Task item :: Transcribe all records, preserving every character.

:::

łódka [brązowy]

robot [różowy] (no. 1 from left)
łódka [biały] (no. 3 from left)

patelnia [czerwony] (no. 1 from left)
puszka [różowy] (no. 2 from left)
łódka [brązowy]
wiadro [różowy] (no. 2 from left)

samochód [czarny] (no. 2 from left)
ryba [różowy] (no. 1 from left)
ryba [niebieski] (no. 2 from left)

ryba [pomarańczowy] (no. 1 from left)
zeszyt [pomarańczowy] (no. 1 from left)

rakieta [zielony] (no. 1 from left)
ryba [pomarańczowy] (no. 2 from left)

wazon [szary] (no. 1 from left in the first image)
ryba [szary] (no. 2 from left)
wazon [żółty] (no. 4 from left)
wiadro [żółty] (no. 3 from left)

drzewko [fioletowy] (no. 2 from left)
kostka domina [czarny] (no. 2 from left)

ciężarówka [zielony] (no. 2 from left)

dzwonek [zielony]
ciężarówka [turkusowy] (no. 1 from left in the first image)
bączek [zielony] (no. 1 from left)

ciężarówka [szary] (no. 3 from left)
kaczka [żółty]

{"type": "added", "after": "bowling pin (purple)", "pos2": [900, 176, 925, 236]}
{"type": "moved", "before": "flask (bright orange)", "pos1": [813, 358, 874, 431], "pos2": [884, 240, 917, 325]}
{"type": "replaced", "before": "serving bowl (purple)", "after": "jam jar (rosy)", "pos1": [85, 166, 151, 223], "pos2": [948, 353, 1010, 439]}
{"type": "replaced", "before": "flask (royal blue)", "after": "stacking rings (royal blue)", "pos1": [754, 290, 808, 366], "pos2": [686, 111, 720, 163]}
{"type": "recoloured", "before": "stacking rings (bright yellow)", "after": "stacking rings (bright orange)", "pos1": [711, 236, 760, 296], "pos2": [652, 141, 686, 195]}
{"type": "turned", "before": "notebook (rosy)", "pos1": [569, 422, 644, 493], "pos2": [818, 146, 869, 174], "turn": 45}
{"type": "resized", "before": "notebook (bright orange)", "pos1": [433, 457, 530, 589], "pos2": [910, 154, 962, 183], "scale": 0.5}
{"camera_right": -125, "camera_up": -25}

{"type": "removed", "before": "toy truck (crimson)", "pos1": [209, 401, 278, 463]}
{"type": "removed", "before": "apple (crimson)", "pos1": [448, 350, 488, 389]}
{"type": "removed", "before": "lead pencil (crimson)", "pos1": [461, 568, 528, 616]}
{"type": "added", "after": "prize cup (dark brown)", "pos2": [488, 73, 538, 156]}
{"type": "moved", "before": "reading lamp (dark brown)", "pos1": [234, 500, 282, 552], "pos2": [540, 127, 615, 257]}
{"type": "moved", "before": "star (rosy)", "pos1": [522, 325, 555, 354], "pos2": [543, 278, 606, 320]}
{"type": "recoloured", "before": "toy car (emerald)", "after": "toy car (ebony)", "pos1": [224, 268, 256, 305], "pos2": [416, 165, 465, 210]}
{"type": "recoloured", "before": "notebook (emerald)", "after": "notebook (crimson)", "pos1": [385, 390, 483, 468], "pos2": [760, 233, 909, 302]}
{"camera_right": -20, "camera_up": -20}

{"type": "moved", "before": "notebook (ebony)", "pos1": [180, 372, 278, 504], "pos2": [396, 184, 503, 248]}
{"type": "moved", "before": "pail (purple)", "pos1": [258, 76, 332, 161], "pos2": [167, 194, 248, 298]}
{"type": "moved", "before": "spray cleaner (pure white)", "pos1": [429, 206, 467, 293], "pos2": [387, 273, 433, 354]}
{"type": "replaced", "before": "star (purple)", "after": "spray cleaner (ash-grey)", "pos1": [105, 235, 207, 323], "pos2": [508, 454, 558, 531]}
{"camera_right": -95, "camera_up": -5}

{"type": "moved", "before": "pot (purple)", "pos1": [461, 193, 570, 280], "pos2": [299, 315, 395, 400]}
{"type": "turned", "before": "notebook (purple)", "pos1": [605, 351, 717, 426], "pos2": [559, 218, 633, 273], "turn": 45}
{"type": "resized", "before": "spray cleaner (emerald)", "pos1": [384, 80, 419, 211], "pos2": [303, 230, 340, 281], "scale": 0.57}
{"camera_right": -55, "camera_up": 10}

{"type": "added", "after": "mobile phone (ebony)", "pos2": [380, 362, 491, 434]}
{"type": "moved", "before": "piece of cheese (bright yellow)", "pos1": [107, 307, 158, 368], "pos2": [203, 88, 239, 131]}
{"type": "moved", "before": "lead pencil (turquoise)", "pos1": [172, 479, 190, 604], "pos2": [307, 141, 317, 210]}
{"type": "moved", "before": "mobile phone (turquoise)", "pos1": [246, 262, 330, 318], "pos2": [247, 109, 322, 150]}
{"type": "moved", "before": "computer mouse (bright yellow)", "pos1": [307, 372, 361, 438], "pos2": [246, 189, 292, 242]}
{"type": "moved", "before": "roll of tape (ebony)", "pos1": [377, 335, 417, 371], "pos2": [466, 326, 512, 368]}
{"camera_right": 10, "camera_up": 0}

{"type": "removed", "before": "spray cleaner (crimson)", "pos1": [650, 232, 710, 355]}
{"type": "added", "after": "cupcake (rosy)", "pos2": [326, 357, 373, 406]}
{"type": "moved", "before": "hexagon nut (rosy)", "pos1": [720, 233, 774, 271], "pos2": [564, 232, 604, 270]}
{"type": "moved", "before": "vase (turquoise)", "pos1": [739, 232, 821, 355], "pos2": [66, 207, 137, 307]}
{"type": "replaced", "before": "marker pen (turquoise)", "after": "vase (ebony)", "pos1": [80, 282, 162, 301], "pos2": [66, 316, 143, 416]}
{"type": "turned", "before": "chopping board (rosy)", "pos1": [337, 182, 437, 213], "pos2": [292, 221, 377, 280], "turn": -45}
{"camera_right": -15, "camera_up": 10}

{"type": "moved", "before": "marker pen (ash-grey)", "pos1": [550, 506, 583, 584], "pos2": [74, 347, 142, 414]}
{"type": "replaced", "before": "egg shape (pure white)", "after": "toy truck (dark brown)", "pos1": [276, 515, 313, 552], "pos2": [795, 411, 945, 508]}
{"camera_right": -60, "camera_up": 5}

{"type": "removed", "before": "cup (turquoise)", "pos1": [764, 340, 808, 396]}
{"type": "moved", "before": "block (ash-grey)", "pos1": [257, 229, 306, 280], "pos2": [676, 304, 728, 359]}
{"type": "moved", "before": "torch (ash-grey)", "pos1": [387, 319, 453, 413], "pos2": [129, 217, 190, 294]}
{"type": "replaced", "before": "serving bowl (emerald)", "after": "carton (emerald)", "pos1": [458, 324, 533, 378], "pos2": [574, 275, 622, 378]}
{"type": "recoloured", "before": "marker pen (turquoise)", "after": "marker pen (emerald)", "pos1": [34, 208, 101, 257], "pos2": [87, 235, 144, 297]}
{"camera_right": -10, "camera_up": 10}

:::

Result ::
łódka [brązowy]

robot [różowy] (no. 1 from left)
łódka [biały] (no. 3 from left)

patelnia [czerwony] (no. 1 from left)
puszka [różowy] (no. 2 from left)
łódka [brązowy]
wiadro [różowy] (no. 2 from left)

samochód [czarny] (no. 2 from left)
ryba [różowy] (no. 1 from left)
ryba [niebieski] (no. 2 from left)

ryba [pomarańczowy] (no. 1 from left)
zeszyt [pomarańczowy] (no. 1 from left)

rakieta [zielony] (no. 1 from left)
ryba [pomarańczowy] (no. 2 from left)

wazon [szary] (no. 1 from left in the first image)
ryba [szary] (no. 2 from left)
wazon [żółty] (no. 4 from left)
wiadro [żółty] (no. 3 from left)

drzewko [fioletowy] (no. 2 from left)
kostka domina [czarny] (no. 2 from left)

ciężarówka [zielony] (no. 2 from left)

dzwonek [zielony]
ciężarówka [turkusowy] (no. 1 from left in the first image)
bączek [zielony] (no. 1 from left)

ciężarówka [szary] (no. 3 from left)
kaczka [żółty]

{"type": "added", "after": "bowling pin (purple)", "pos2": [900, 176, 925, 236]}
{"type": "moved", "before": "flask (bright orange)", "pos1": [813, 358, 874, 431], "pos2": [884, 240, 917, 325]}
{"type": "replaced", "before": "serving bowl (purple)", "after": "jam jar (rosy)", "pos1": [85, 166, 151, 223], "pos2": [948, 353, 1010, 439]}
{"type": "replaced", "before": "flask (royal blue)", "after": "stacking rings (royal blue)", "pos1": [754, 290, 808, 366], "pos2": [686, 111, 720, 163]}
{"type": "recoloured", "before": "stacking rings (bright yellow)", "after": "stacking rings (bright orange)", "pos1": [711, 236, 760, 296], "pos2": [652, 141, 686, 195]}
{"type": "turned", "before": "notebook (rosy)", "pos1": [569, 422, 644, 493], "pos2": [818, 146, 869, 174], "turn": 45}
{"type": "resized", "before": "notebook (bright orange)", "pos1": [433, 457, 530, 589], "pos2": [910, 154, 962, 183], "scale": 0.5}
{"camera_right": -125, "camera_up": -25}

{"type": "removed", "before": "toy truck (crimson)", "pos1": [209, 401, 278, 463]}
{"type": "removed", "before": "apple (crimson)", "pos1": [448, 350, 488, 389]}
{"type": "removed", "before": "lead pencil (crimson)", "pos1": [461, 568, 528, 616]}
{"type": "added", "after": "prize cup (dark brown)", "pos2": [488, 73, 538, 156]}
{"type": "moved", "before": "reading lamp (dark brown)", "pos1": [234, 500, 282, 552], "pos2": [540, 127, 615, 257]}
{"type": "moved", "before": "star (rosy)", "pos1": [522, 325, 555, 354], "pos2": [543, 278, 606, 320]}
{"type": "recoloured", "before": "toy car (emerald)", "after": "toy car (ebony)", "pos1": [224, 268, 256, 305], "pos2": [416, 165, 465, 210]}
{"type": "recoloured", "before": "notebook (emerald)", "after": "notebook (crimson)", "pos1": [385, 390, 483, 468], "pos2": [760, 233, 909, 302]}
{"camera_right": -20, "camera_up": -20}

{"type": "moved", "before": "notebook (ebony)", "pos1": [180, 372, 278, 504], "pos2": [396, 184, 503, 248]}
{"type": "moved", "before": "pail (purple)", "pos1": [258, 76, 332, 161], "pos2": [167, 194, 248, 298]}
{"type": "moved", "before": "spray cleaner (pure white)", "pos1": [429, 206, 467, 293], "pos2": [387, 273, 433, 354]}
{"type": "replaced", "before": "star (purple)", "after": "spray cleaner (ash-grey)", "pos1": [105, 235, 207, 323], "pos2": [508, 454, 558, 531]}
{"camera_right": -95, "camera_up": -5}

{"type": "moved", "before": "pot (purple)", "pos1": [461, 193, 570, 280], "pos2": [299, 315, 395, 400]}
{"type": "turned", "before": "notebook (purple)", "pos1": [605, 351, 717, 426], "pos2": [559, 218, 633, 273], "turn": 45}
{"type": "resized", "before": "spray cleaner (emerald)", "pos1": [384, 80, 419, 211], "pos2": [303, 230, 340, 281], "scale": 0.57}
{"camera_right": -55, "camera_up": 10}

{"type": "added", "after": "mobile phone (ebony)", "pos2": [380, 362, 491, 434]}
{"type": "moved", "before": "piece of cheese (bright yellow)", "pos1": [107, 307, 158, 368], "pos2": [203, 88, 239, 131]}
{"type": "moved", "before": "lead pencil (turquoise)", "pos1": [172, 479, 190, 604], "pos2": [307, 141, 317, 210]}
{"type": "moved", "before": "mobile phone (turquoise)", "pos1": [246, 262, 330, 318], "pos2": [247, 109, 322, 150]}
{"type": "moved", "before": "computer mouse (bright yellow)", "pos1": [307, 372, 361, 438], "pos2": [246, 189, 292, 242]}
{"type": "moved", "before": "roll of tape (ebony)", "pos1": [377, 335, 417, 371], "pos2": [466, 326, 512, 368]}
{"camera_right": 10, "camera_up": 0}

{"type": "removed", "before": "spray cleaner (crimson)", "pos1": [650, 232, 710, 355]}
{"type": "added", "after": "cupcake (rosy)", "pos2": [326, 357, 373, 406]}
{"type": "moved", "before": "hexagon nut (rosy)", "pos1": [720, 233, 774, 271], "pos2": [564, 232, 604, 270]}
{"type": "moved", "before": "vase (turquoise)", "pos1": [739, 232, 821, 355], "pos2": [66, 207, 137, 307]}
{"type": "replaced", "before": "marker pen (turquoise)", "after": "vase (ebony)", "pos1": [80, 282, 162, 301], "pos2": [66, 316, 143, 416]}
{"type": "turned", "before": "chopping board (rosy)", "pos1": [337, 182, 437, 213], "pos2": [292, 221, 377, 280], "turn": -45}
{"camera_right": -15, "camera_up": 10}

{"type": "moved", "before": "marker pen (ash-grey)", "pos1": [550, 506, 583, 584], "pos2": [74, 347, 142, 414]}
{"type": "replaced", "before": "egg shape (pure white)", "after": "toy truck (dark brown)", "pos1": [276, 515, 313, 552], "pos2": [795, 411, 945, 508]}
{"camera_right": -60, "camera_up": 5}

{"type": "removed", "before": "cup (turquoise)", "pos1": [764, 340, 808, 396]}
{"type": "moved", "before": "block (ash-grey)", "pos1": [257, 229, 306, 280], "pos2": [676, 304, 728, 359]}
{"type": "moved", "before": "torch (ash-grey)", "pos1": [387, 319, 453, 413], "pos2": [129, 217, 190, 294]}
{"type": "replaced", "before": "serving bowl (emerald)", "after": "carton (emerald)", "pos1": [458, 324, 533, 378], "pos2": [574, 275, 622, 378]}
{"type": "recoloured", "before": "marker pen (turquoise)", "after": "marker pen (emerald)", "pos1": [34, 208, 101, 257], "pos2": [87, 235, 144, 297]}
{"camera_right": -10, "camera_up": 10}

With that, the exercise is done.